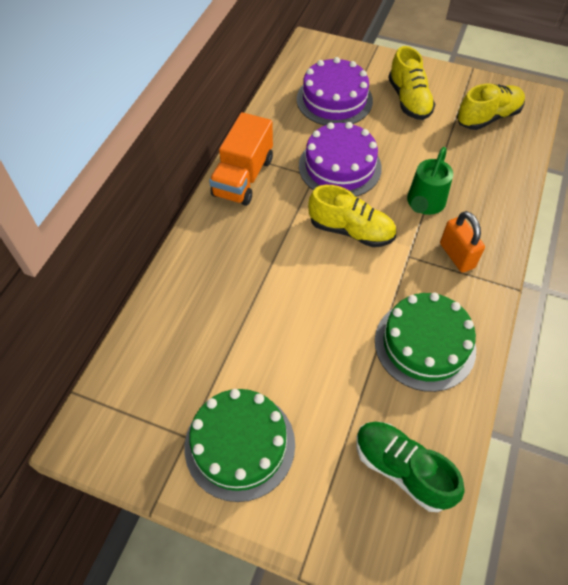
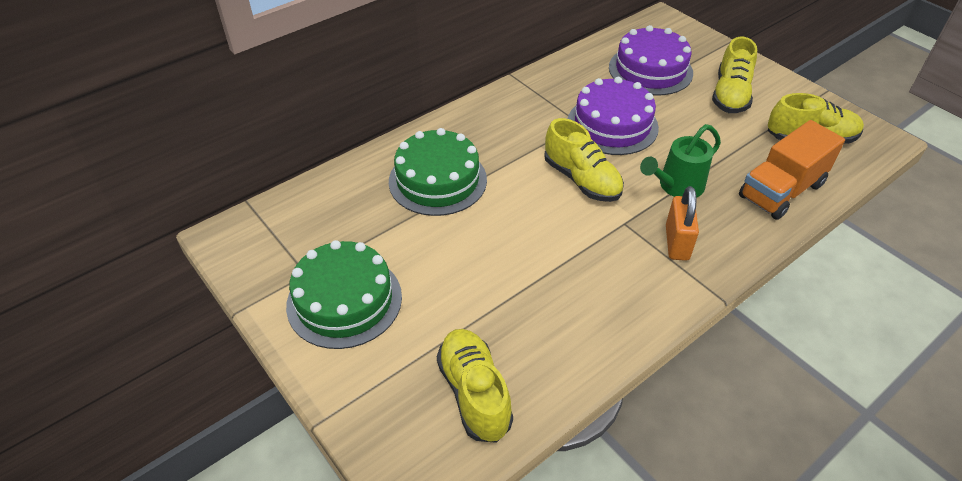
camera: 30 degrees right, 10 degrees down
(243, 177) = (512, 101): orange truck -> orange truck (781, 191)
(402, 469) = (474, 393): green shoe -> yellow shoe
(424, 344) = (581, 302): green cake -> green cake (437, 180)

■ ASSIGNED TASK
Return every line from the one holding "(402, 469) = (474, 393): green" through the end of the data, exactly as it appears, with both ends kept and nothing else.

■ SOLUTION TO THIS TASK
(402, 469) = (474, 393): green shoe -> yellow shoe
(424, 344) = (581, 302): green cake -> green cake (437, 180)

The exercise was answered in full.